* BEGIN *

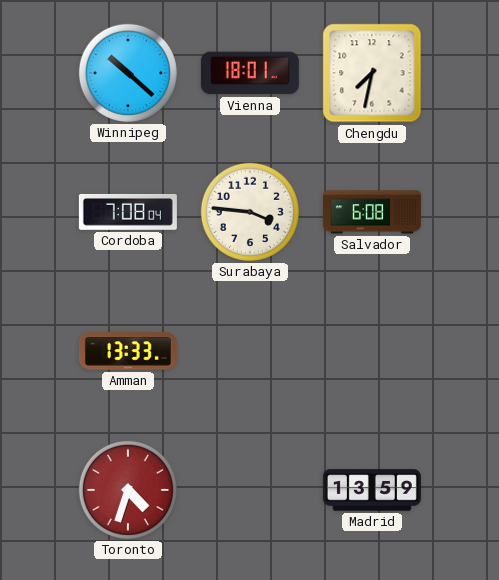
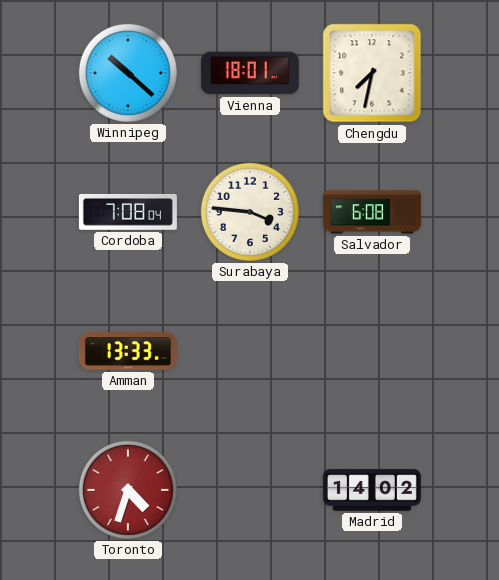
Madrid: 13:59 -> 14:02
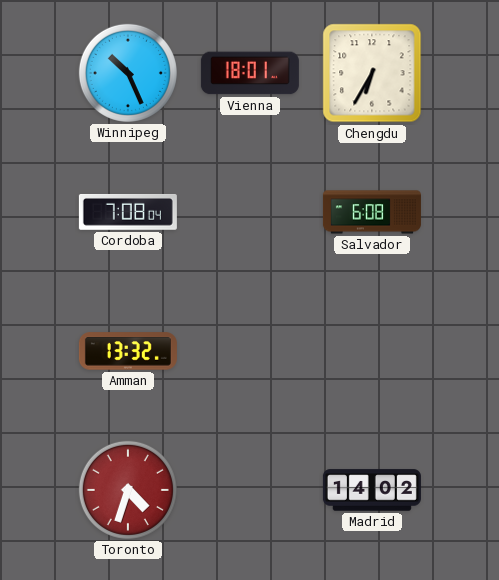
Winnipeg: 10:22 -> 10:26
Chengdu: 7:32 -> 6:35
Surabaya: 3:46 -> none
Amman: 13:33 -> 13:32
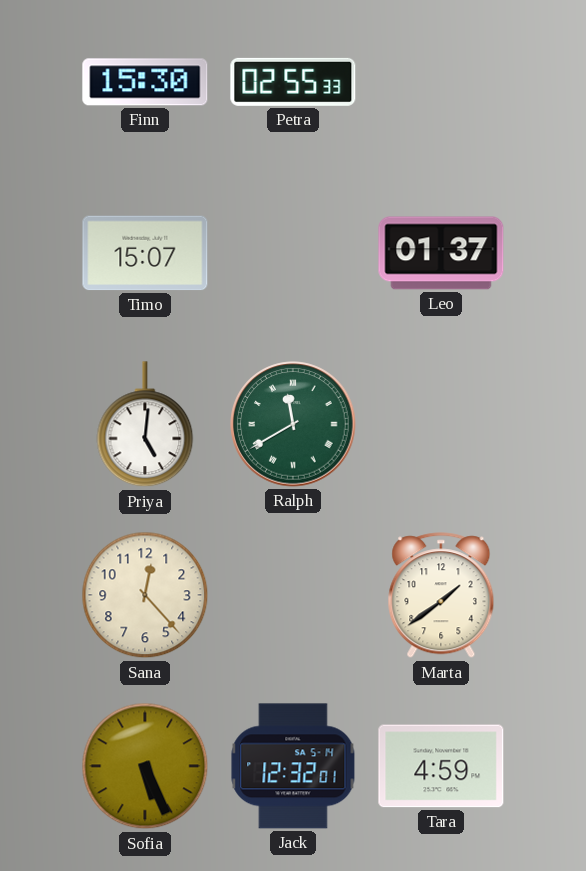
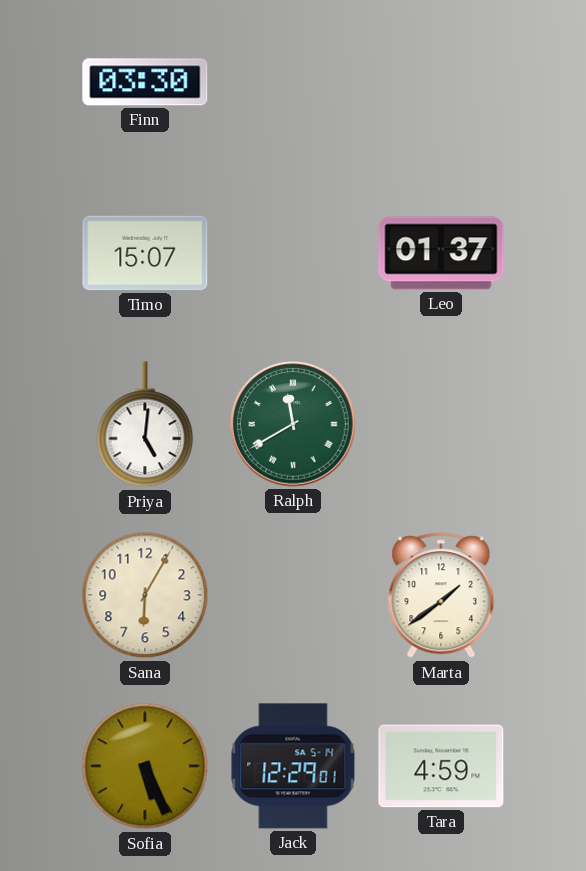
Finn: 15:30 -> 03:30
Petra: 02:55 -> none
Sana: 12:23 -> 6:05
Jack: 12:32 -> 12:29
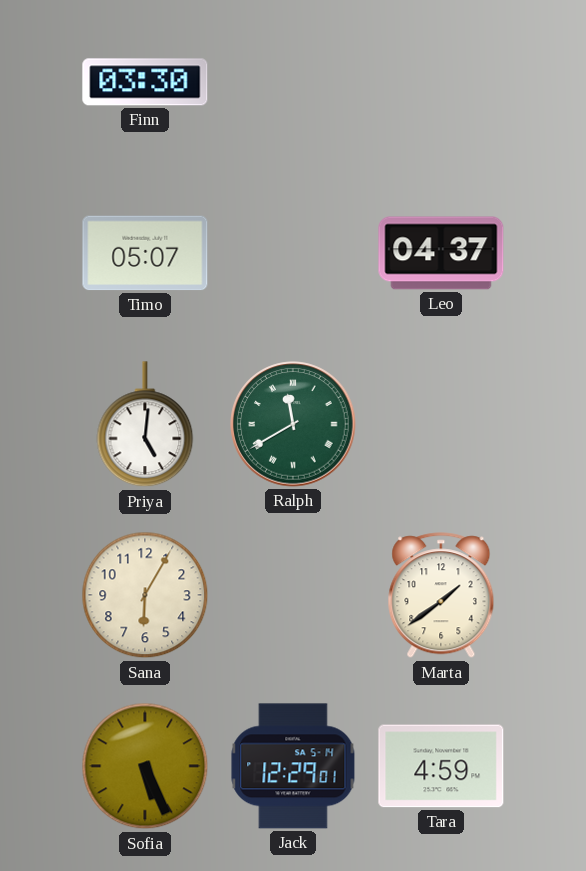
Timo: 15:07 -> 05:07
Leo: 01:37 -> 04:37
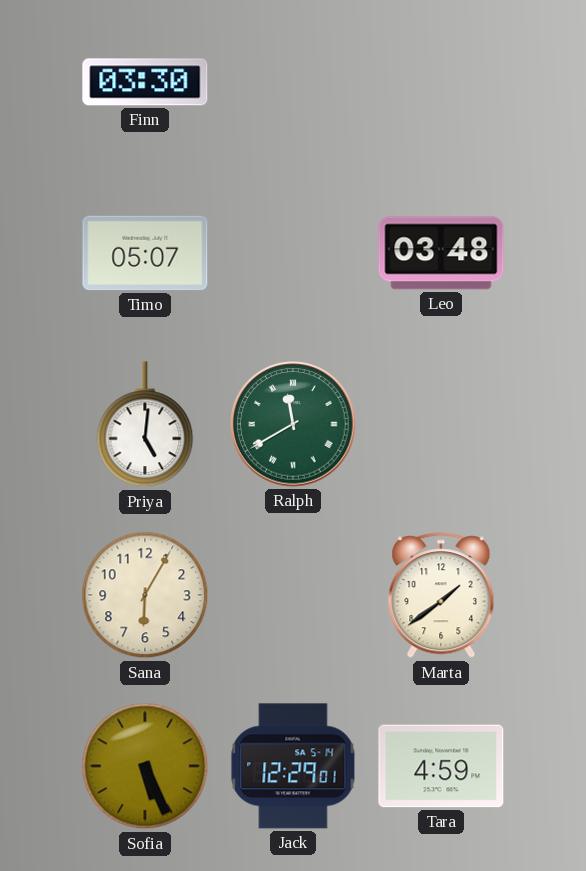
Leo: 04:37 -> 03:48
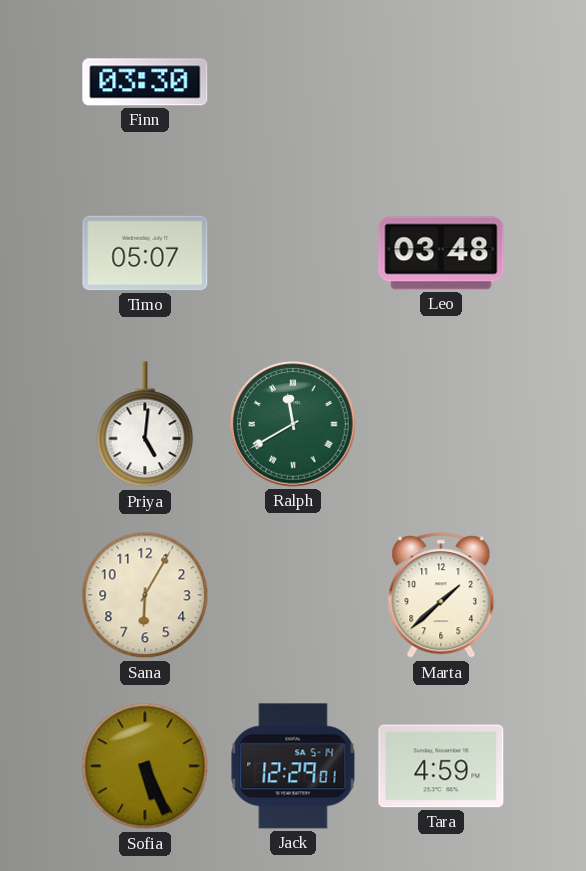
Marta: 1:39 -> 1:38
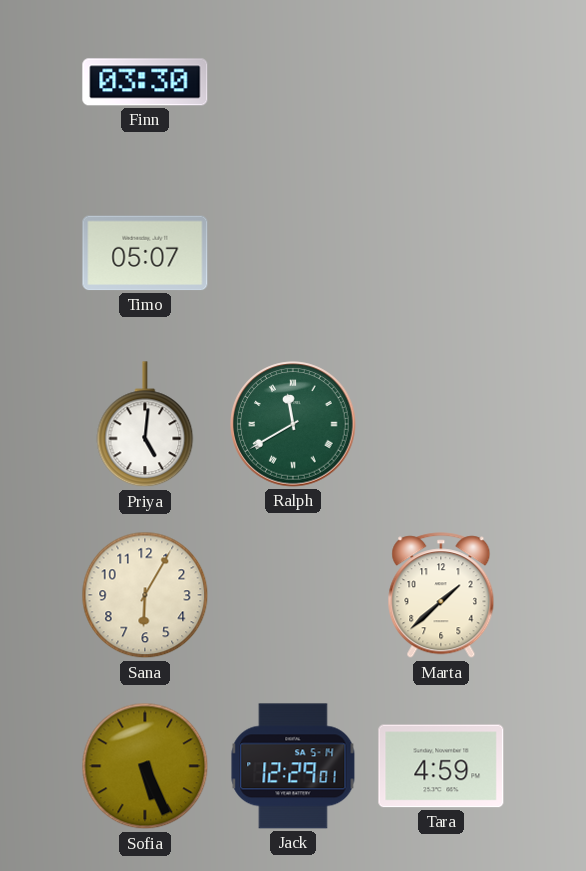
Leo: 03:48 -> none
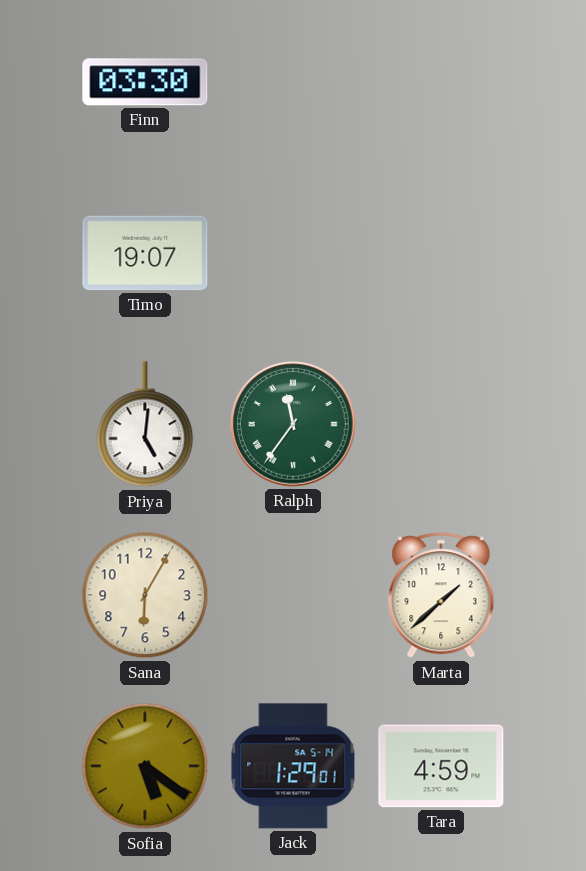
Timo: 05:07 -> 19:07
Ralph: 11:40 -> 11:36
Sofia: 5:26 -> 5:21
Jack: 12:29 -> 1:29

* END *

## Objective:
Reproduce the material above with the pictures omitted, renaming every "none" to "blank" and leaving everything else unchanged.

## Task response:
Madrid: 13:59 -> 14:02
Winnipeg: 10:22 -> 10:26
Chengdu: 7:32 -> 6:35
Surabaya: 3:46 -> blank
Amman: 13:33 -> 13:32
Finn: 15:30 -> 03:30
Petra: 02:55 -> blank
Sana: 12:23 -> 6:05
Jack: 12:32 -> 12:29
Timo: 15:07 -> 05:07
Leo: 01:37 -> 04:37
Leo: 04:37 -> 03:48
Marta: 1:39 -> 1:38
Leo: 03:48 -> blank
Timo: 05:07 -> 19:07
Ralph: 11:40 -> 11:36
Sofia: 5:26 -> 5:21
Jack: 12:29 -> 1:29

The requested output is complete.